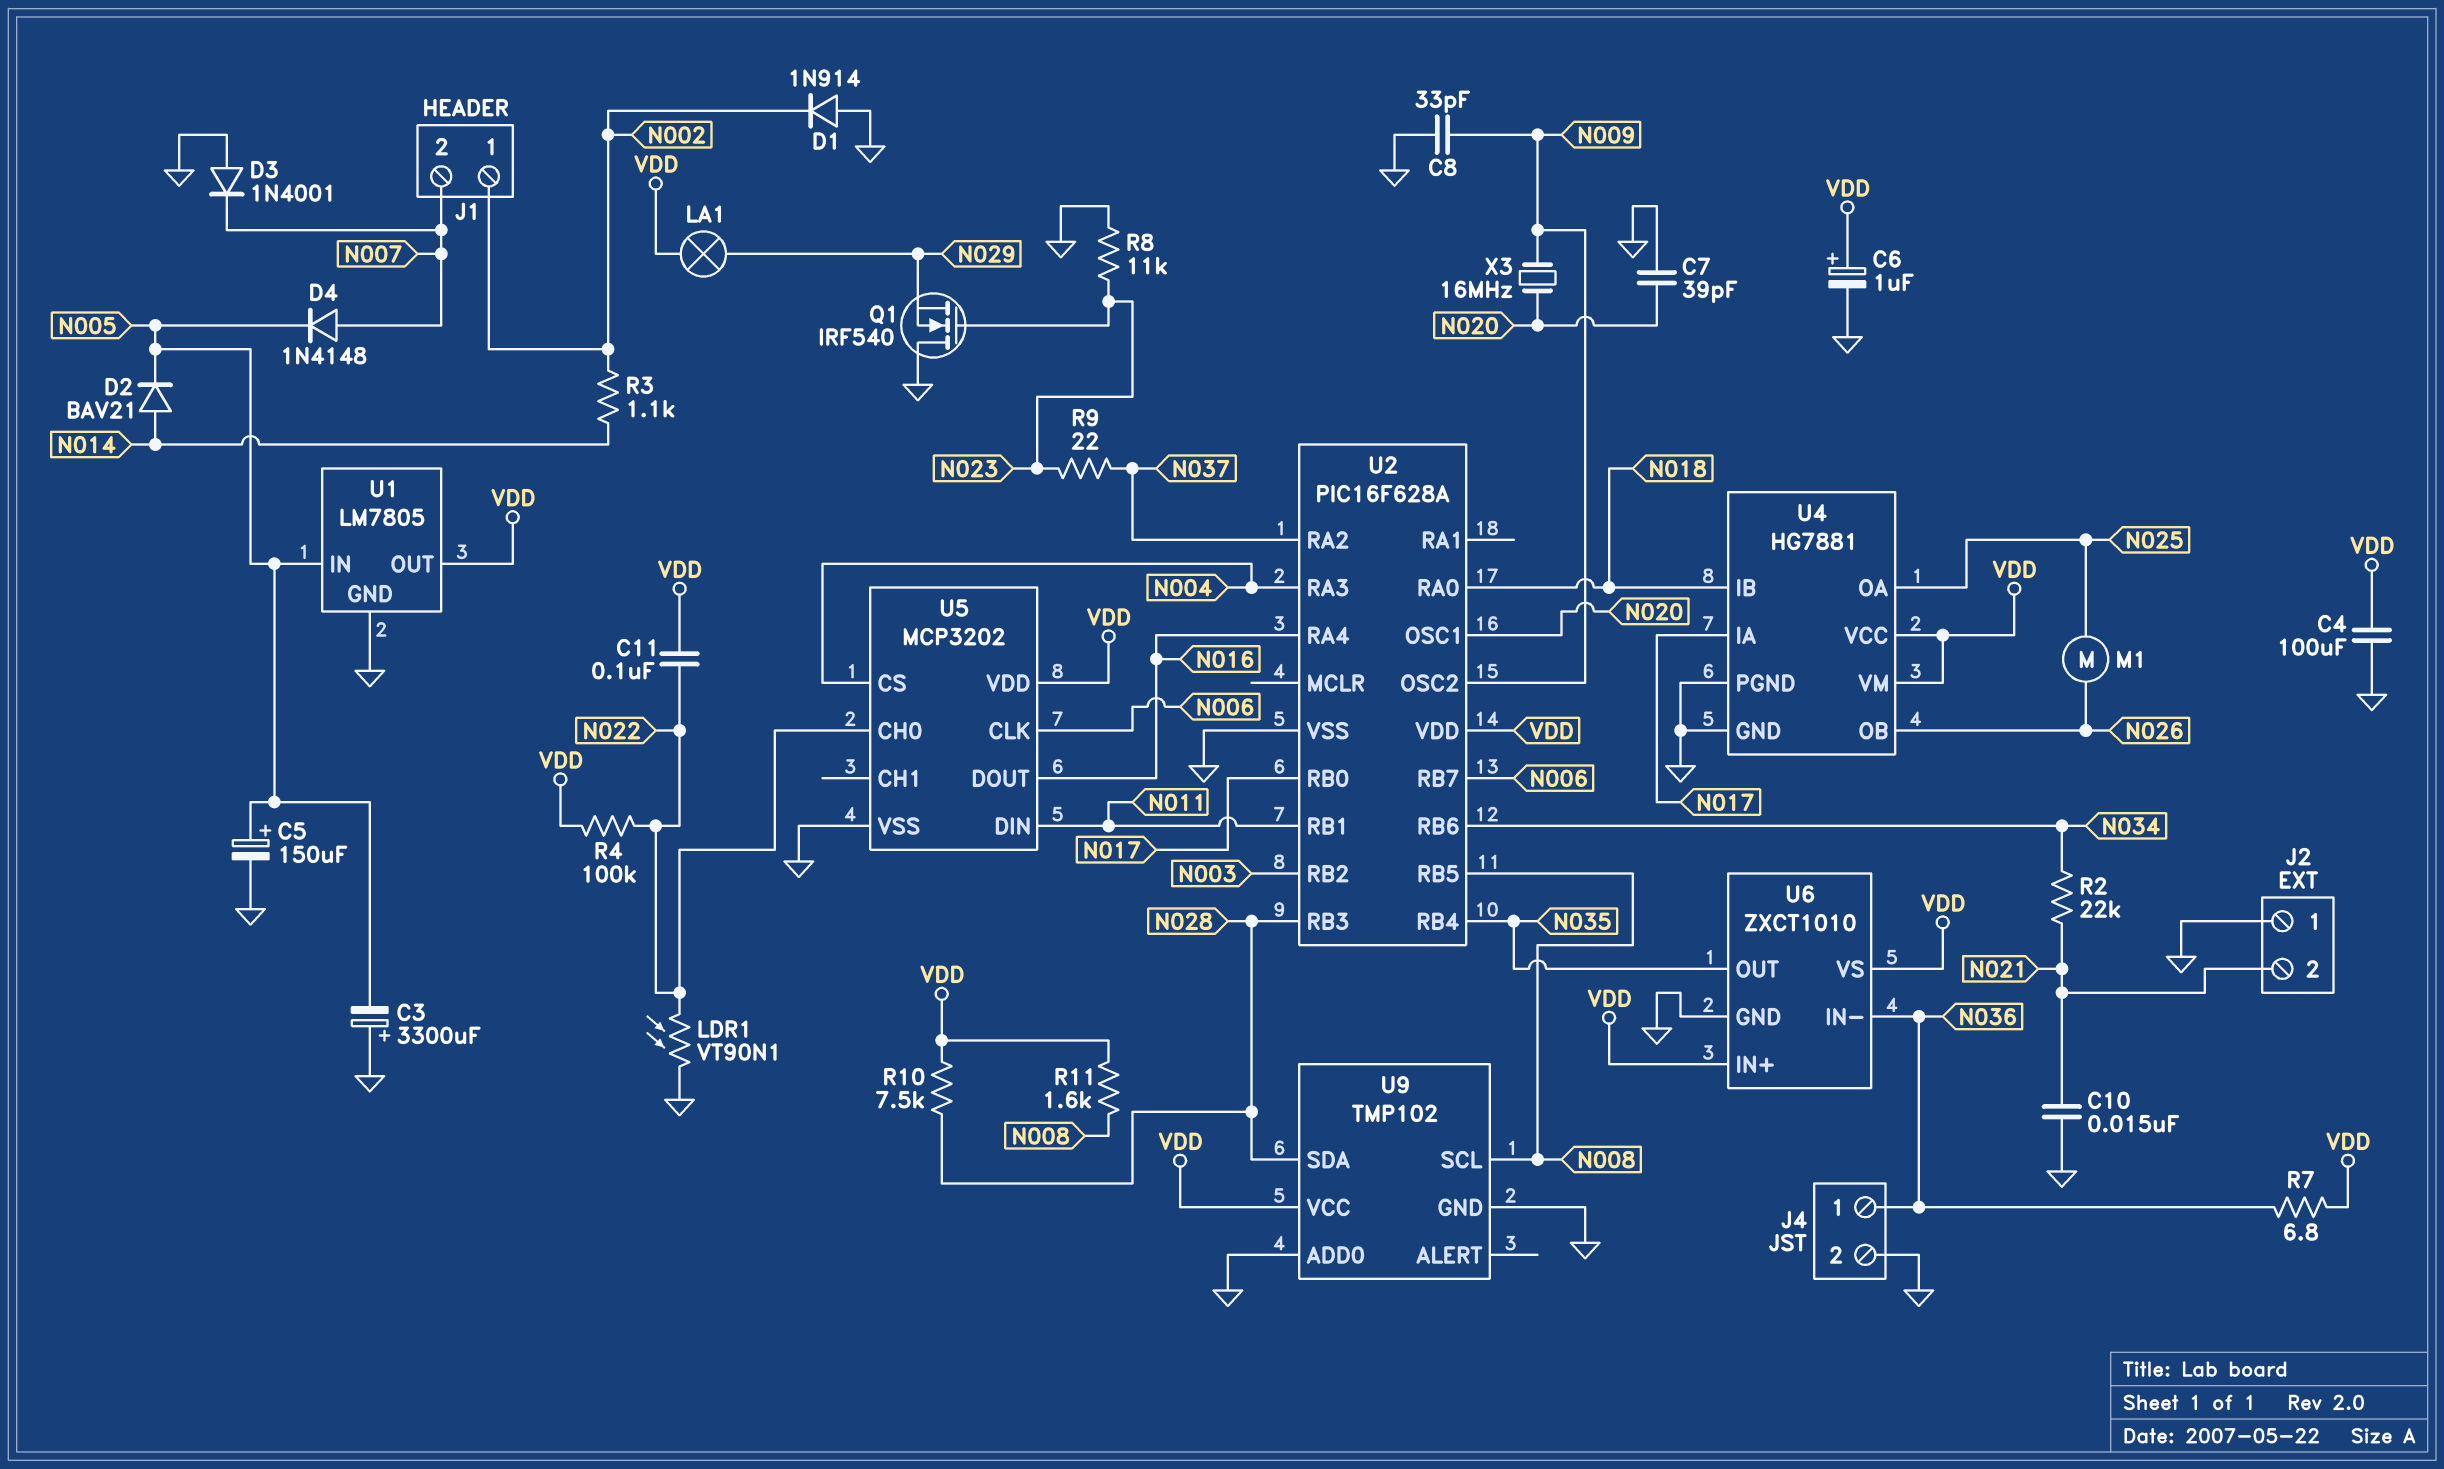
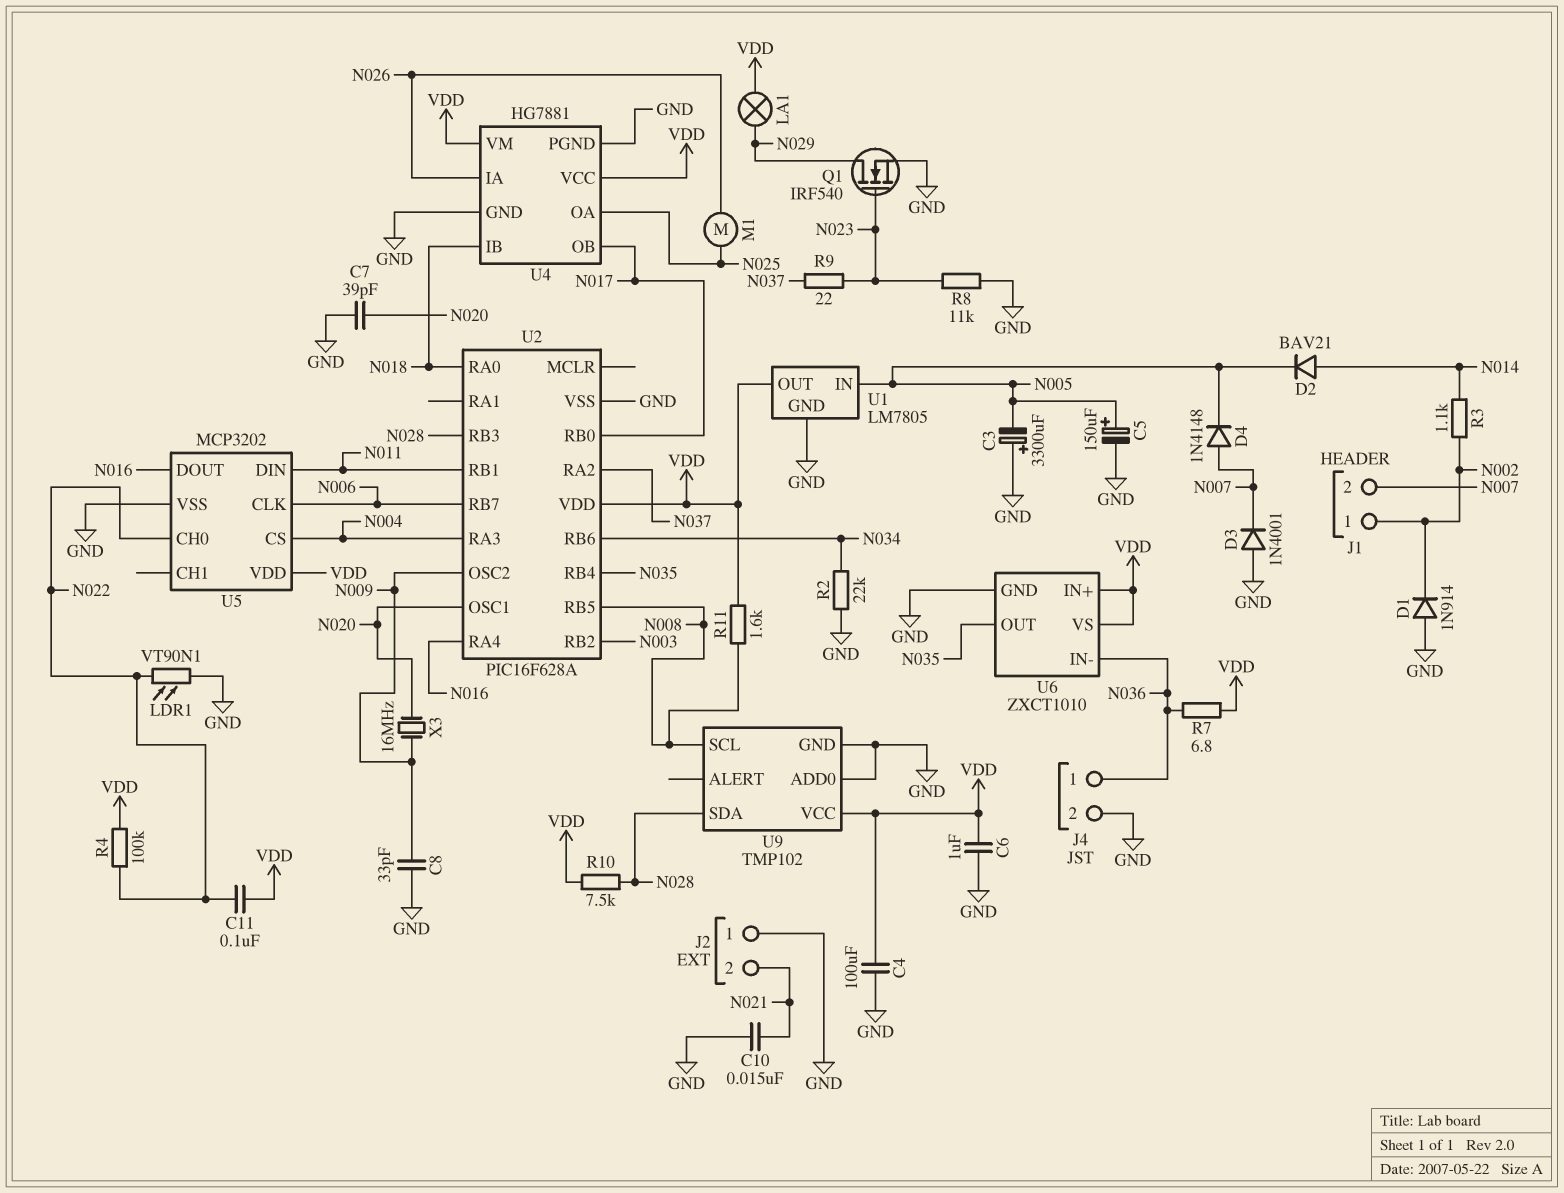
C6: 1uF (plus VDD, minus GND) -> 1uF (GND, VDD)
Q1: NMOS IRF540 (G N023, D GND, S N029) -> NMOS IRF540 (G N023, D N029, S GND)
R2: 22k (N021, N034) -> 22k (GND, N034)
U4 pin IA: N017 -> N026
U4 pin OB: N026 -> N017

Task description: Output the listing above exactly, pictures omitted.

Solved problem:
C6: 1uF (plus VDD, minus GND) -> 1uF (GND, VDD)
Q1: NMOS IRF540 (G N023, D GND, S N029) -> NMOS IRF540 (G N023, D N029, S GND)
R2: 22k (N021, N034) -> 22k (GND, N034)
U4 pin IA: N017 -> N026
U4 pin OB: N026 -> N017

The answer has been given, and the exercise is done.